Please output the lines shown below exactly as they appear.

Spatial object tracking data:
Segment Open

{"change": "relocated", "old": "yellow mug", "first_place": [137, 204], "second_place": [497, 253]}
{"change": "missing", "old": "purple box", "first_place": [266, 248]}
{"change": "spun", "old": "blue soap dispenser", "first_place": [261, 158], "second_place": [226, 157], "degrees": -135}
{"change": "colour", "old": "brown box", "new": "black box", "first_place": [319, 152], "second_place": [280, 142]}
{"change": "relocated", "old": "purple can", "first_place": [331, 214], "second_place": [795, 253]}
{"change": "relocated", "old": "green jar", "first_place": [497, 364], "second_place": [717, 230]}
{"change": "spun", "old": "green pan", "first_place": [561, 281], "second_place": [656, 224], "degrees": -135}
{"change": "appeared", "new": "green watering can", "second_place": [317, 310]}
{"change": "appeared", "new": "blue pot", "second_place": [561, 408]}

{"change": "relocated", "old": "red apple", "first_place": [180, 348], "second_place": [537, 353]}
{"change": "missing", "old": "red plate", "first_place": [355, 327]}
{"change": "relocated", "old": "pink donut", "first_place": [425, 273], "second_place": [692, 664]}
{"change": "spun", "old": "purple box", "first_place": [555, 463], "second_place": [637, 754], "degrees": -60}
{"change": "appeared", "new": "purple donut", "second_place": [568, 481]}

Segment Closed

Solved problem:
{"change": "relocated", "old": "yellow mug", "first_place": [137, 204], "second_place": [497, 253]}
{"change": "missing", "old": "purple box", "first_place": [266, 248]}
{"change": "spun", "old": "blue soap dispenser", "first_place": [261, 158], "second_place": [226, 157], "degrees": -135}
{"change": "colour", "old": "brown box", "new": "black box", "first_place": [319, 152], "second_place": [280, 142]}
{"change": "relocated", "old": "purple can", "first_place": [331, 214], "second_place": [795, 253]}
{"change": "relocated", "old": "green jar", "first_place": [497, 364], "second_place": [717, 230]}
{"change": "spun", "old": "green pan", "first_place": [561, 281], "second_place": [656, 224], "degrees": -135}
{"change": "appeared", "new": "green watering can", "second_place": [317, 310]}
{"change": "appeared", "new": "blue pot", "second_place": [561, 408]}

{"change": "relocated", "old": "red apple", "first_place": [180, 348], "second_place": [537, 353]}
{"change": "missing", "old": "red plate", "first_place": [355, 327]}
{"change": "relocated", "old": "pink donut", "first_place": [425, 273], "second_place": [692, 664]}
{"change": "spun", "old": "purple box", "first_place": [555, 463], "second_place": [637, 754], "degrees": -60}
{"change": "appeared", "new": "purple donut", "second_place": [568, 481]}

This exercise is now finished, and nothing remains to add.